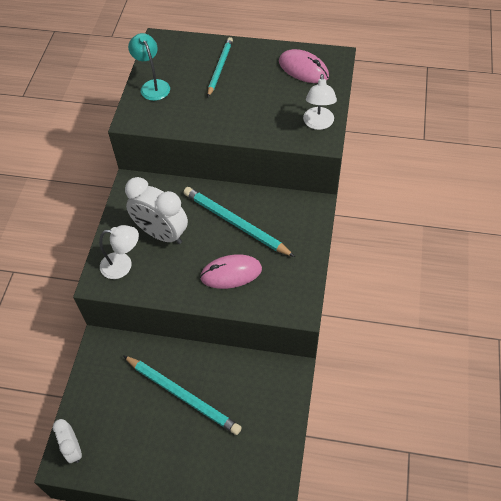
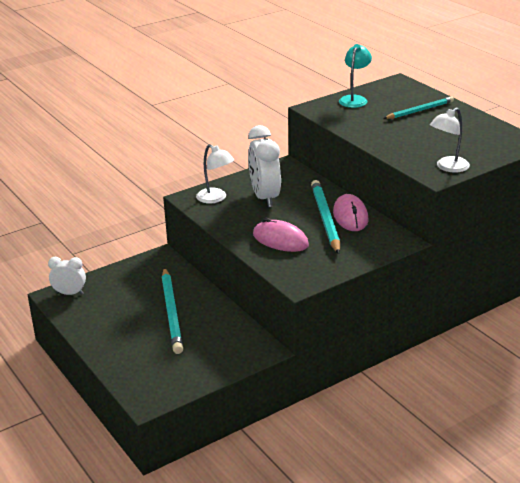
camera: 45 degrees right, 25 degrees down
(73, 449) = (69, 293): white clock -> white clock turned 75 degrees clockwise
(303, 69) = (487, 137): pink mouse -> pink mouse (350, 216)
==
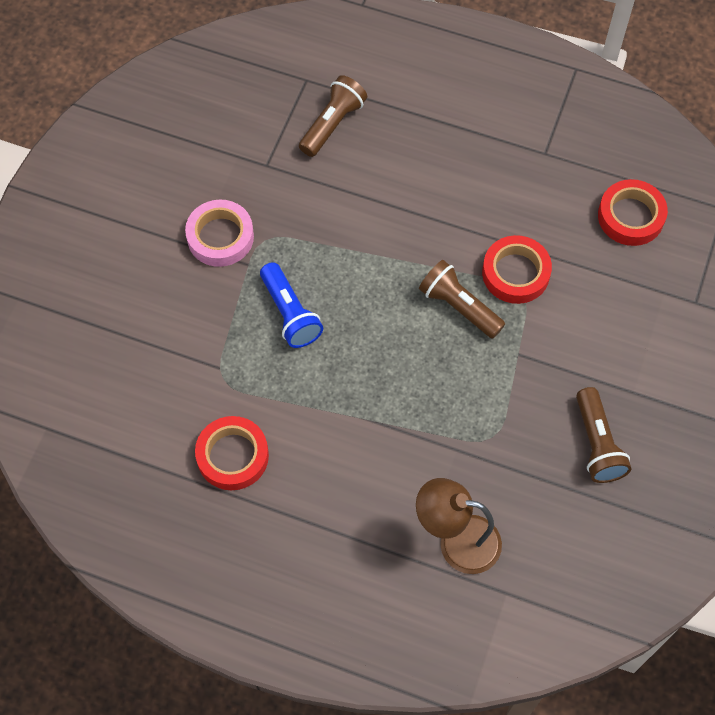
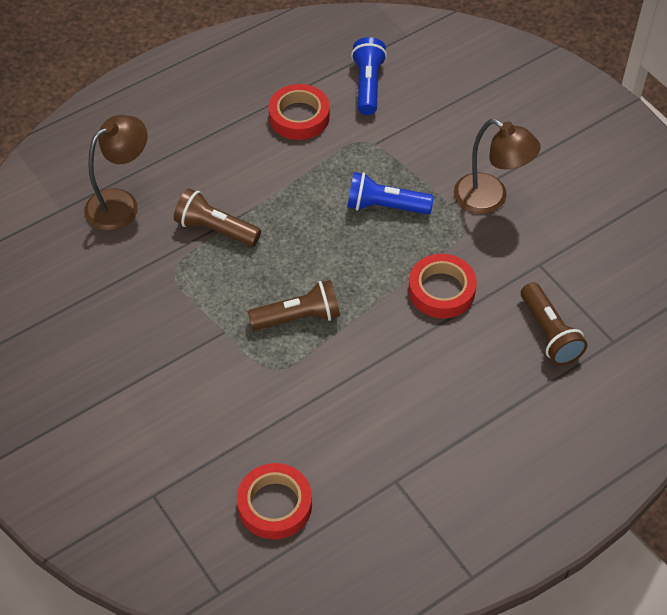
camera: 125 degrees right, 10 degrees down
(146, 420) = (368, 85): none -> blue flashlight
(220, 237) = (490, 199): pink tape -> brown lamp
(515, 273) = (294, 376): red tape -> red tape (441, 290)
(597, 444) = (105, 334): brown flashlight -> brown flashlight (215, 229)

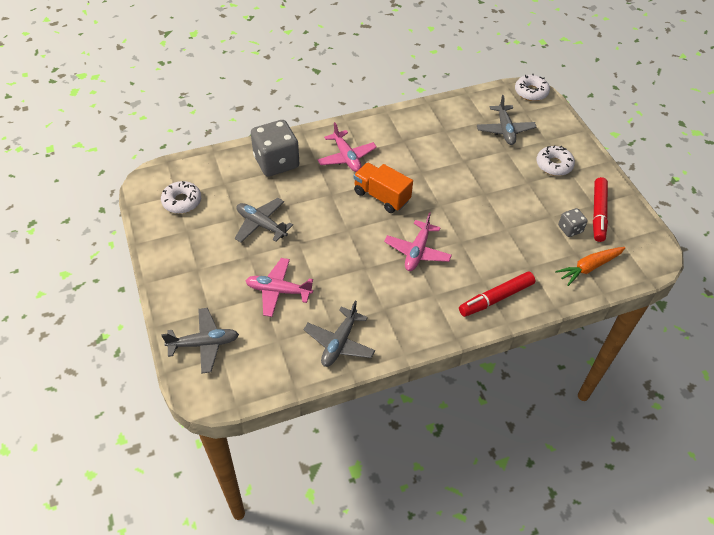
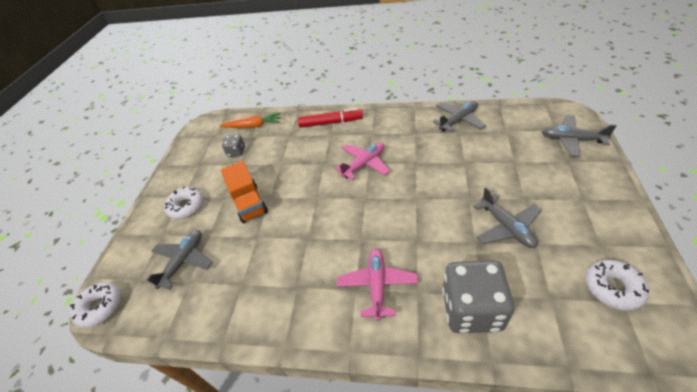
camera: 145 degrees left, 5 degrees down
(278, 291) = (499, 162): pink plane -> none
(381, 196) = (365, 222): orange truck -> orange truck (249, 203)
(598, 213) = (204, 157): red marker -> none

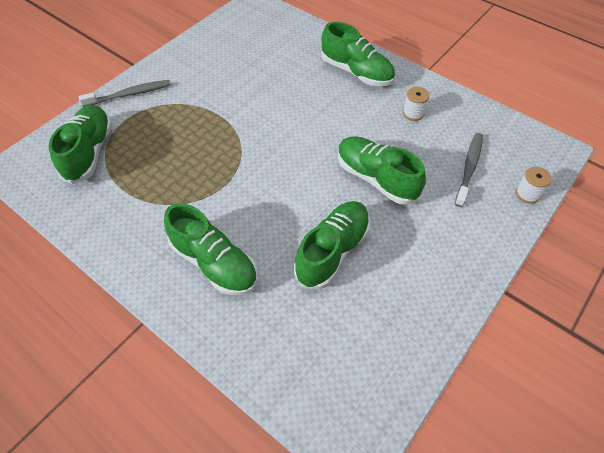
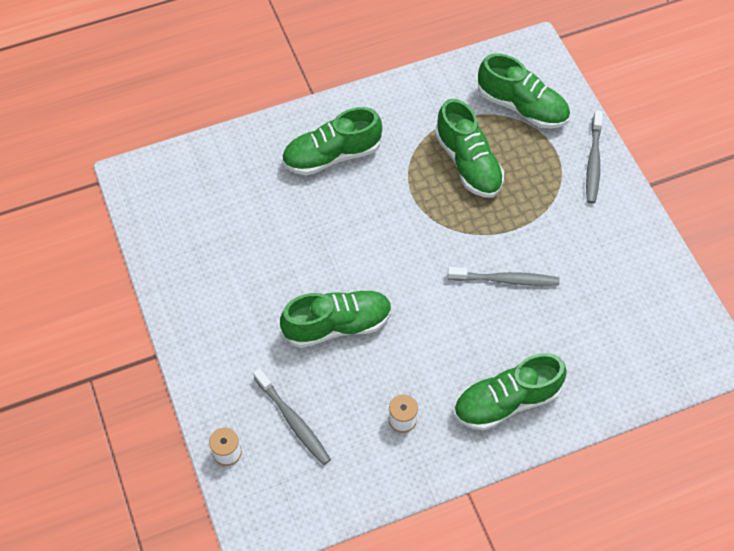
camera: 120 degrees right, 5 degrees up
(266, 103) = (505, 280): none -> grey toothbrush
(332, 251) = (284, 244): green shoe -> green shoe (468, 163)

> _TASK STATEMENT_
Print the line above containing "(381, 196) = (365, 222): orange", the line containing "(332, 251) = (284, 244): green", and everything between them, exactly as written. Pictures stay out.

> _EXERCISE ANSWER_
(381, 196) = (365, 222): orange truck -> orange truck (249, 203)
(598, 213) = (204, 157): red marker -> none

camera: 120 degrees right, 5 degrees up
(266, 103) = (505, 280): none -> grey toothbrush
(332, 251) = (284, 244): green shoe -> green shoe (468, 163)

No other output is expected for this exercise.